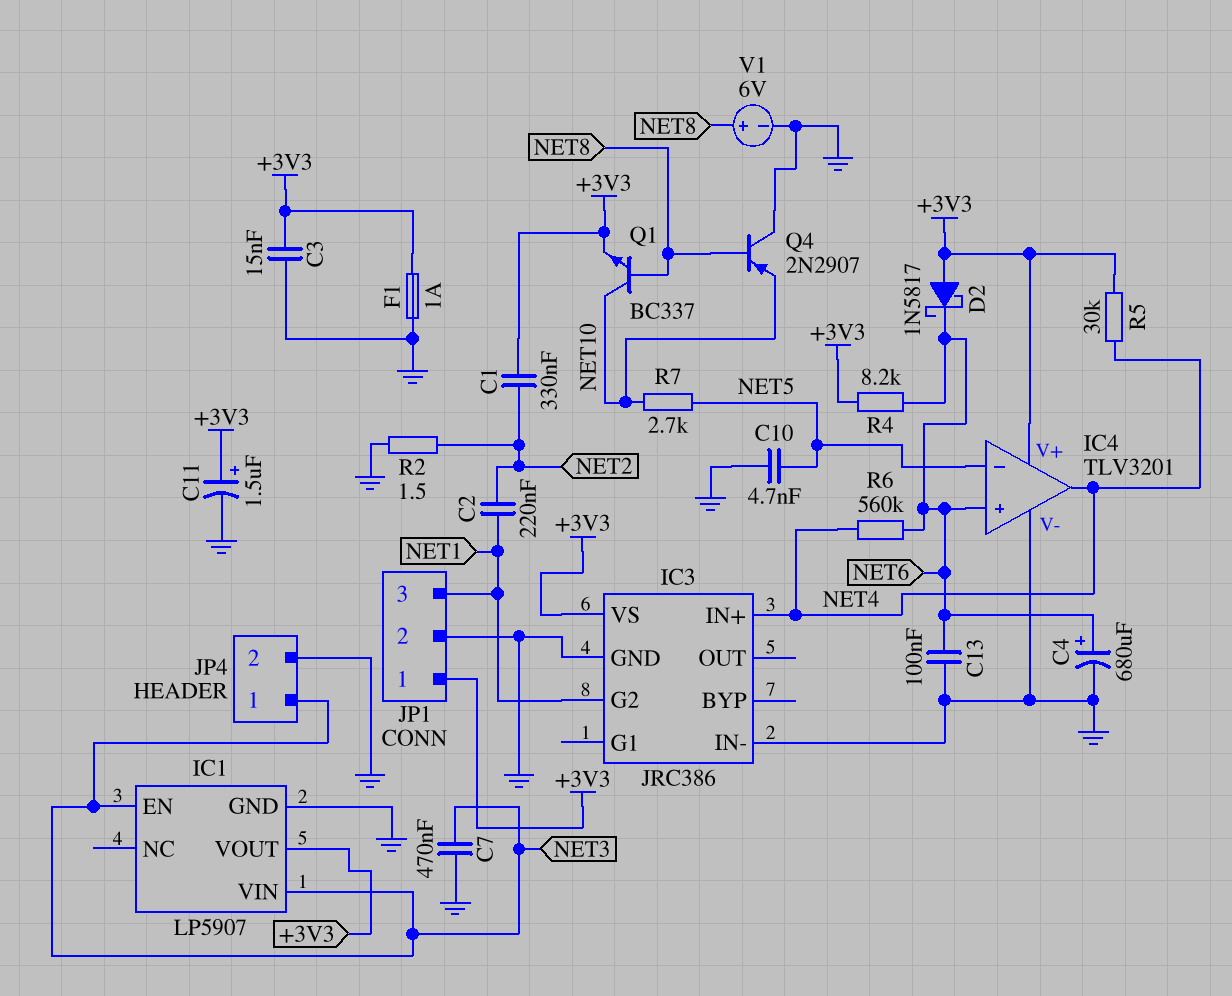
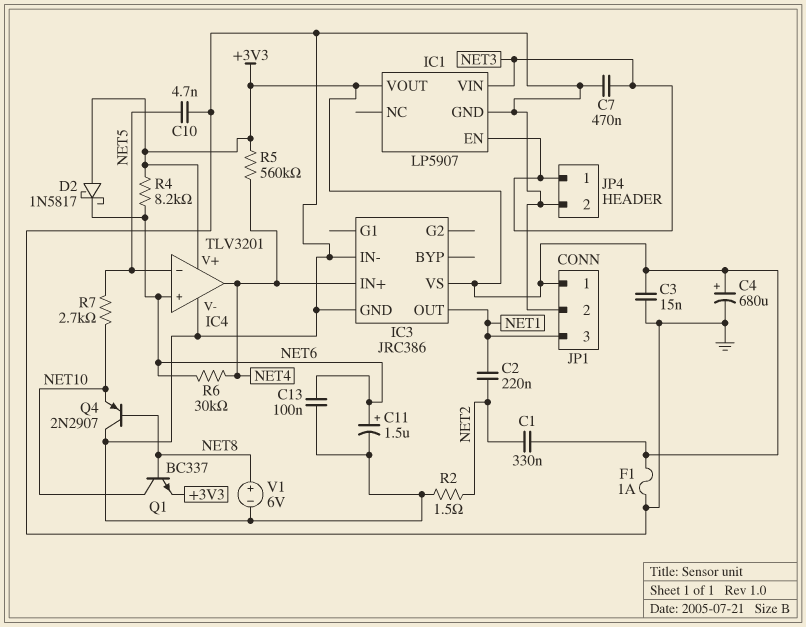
C4: 680uF (plus NET6, minus GND) -> 680uF (plus +3V3, minus GND)
C11: 1.5uF (plus +3V3, minus GND) -> 1.5uF (plus NET6, minus GND)
IC3 pin G2: NET1 -> none
IC3 pin OUT: none -> NET1
R5: 30k (+3V3, NET4) -> 560k (+3V3, NET4)
R6: 560k (NET4, NET6) -> 30k (NET4, NET6)

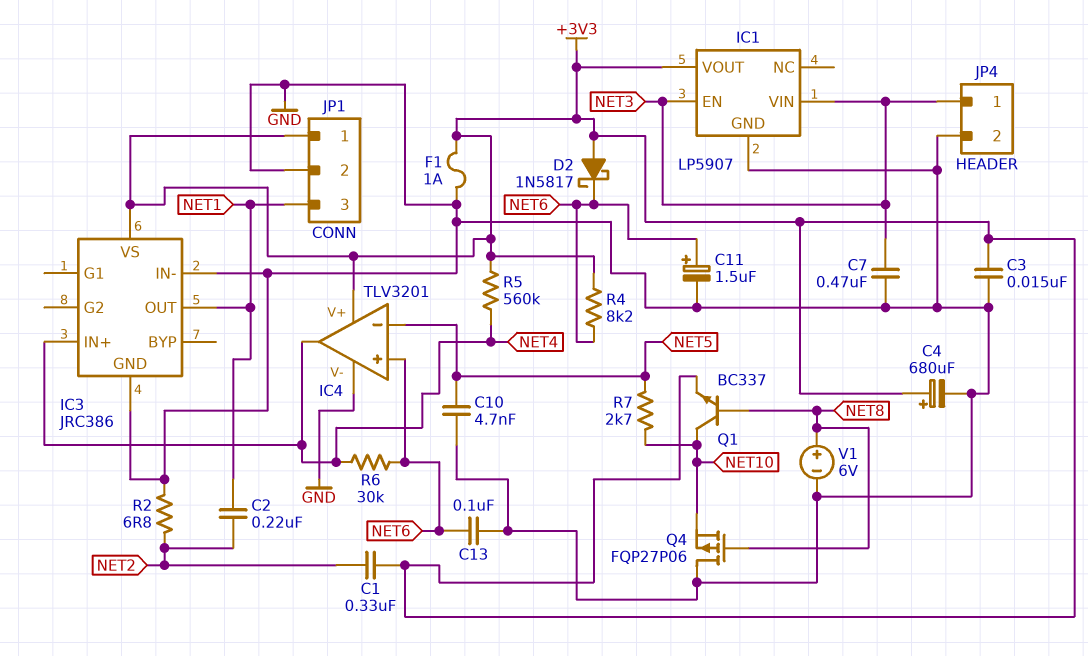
Q4: PNP 2N2907 (B NET8, C GND, E NET10) -> PMOS FQP27P06 (G NET8, D GND, S NET10)
R2: 1.5 (GND, NET2) -> 6.8 (GND, NET2)

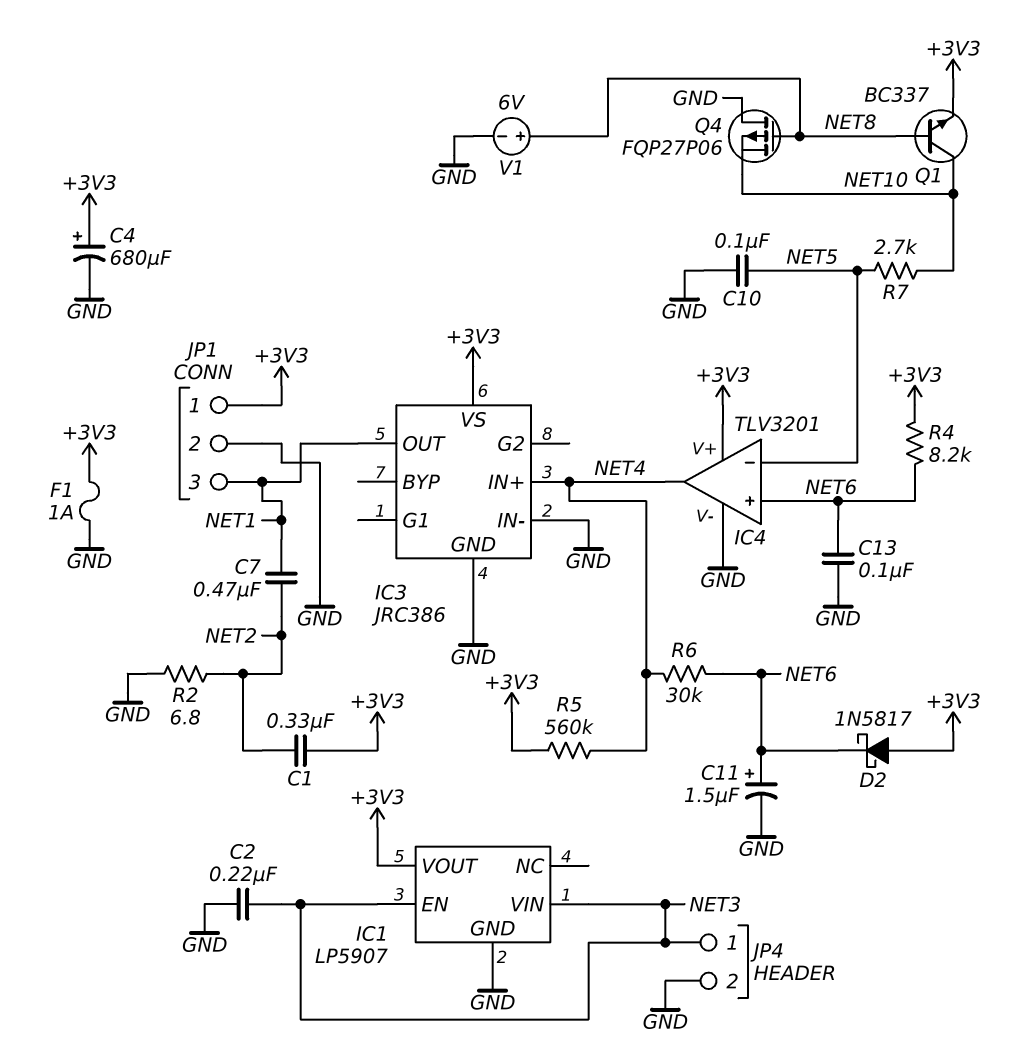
C2: 220nF (NET1, NET2) -> 220nF (GND, NET3)
C3: 15nF (+3V3, GND) -> none
C7: 470nF (GND, NET3) -> 470nF (NET1, NET2)
C10: 4.7nF (GND, NET5) -> 100nF (GND, NET5)

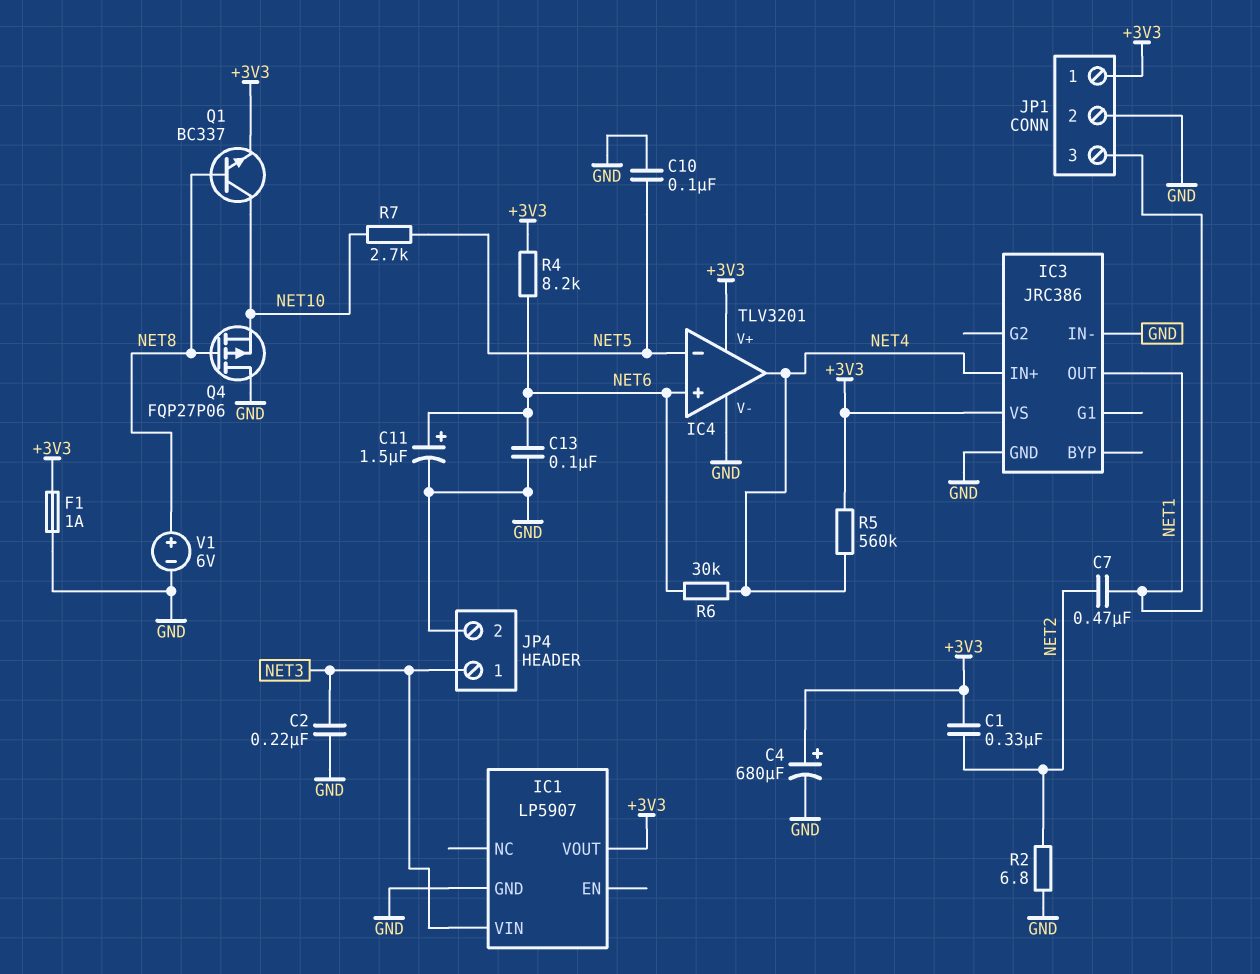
D2: schottky 1N5817 (A +3V3, K NET6) -> none
IC1 pin EN: NET3 -> none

◆ ◆ ◆

### Brief
Your task is to copy only the lines above starting at the one containing "Q4: PNP 2N2907" and ending at the one containing "D2: schottky 1N5817 (A +3V3, K NET6) -> none". Copy them exactly, both ends included, and omit the pictures.

### Finished exercise
Q4: PNP 2N2907 (B NET8, C GND, E NET10) -> PMOS FQP27P06 (G NET8, D GND, S NET10)
R2: 1.5 (GND, NET2) -> 6.8 (GND, NET2)

C2: 220nF (NET1, NET2) -> 220nF (GND, NET3)
C3: 15nF (+3V3, GND) -> none
C7: 470nF (GND, NET3) -> 470nF (NET1, NET2)
C10: 4.7nF (GND, NET5) -> 100nF (GND, NET5)

D2: schottky 1N5817 (A +3V3, K NET6) -> none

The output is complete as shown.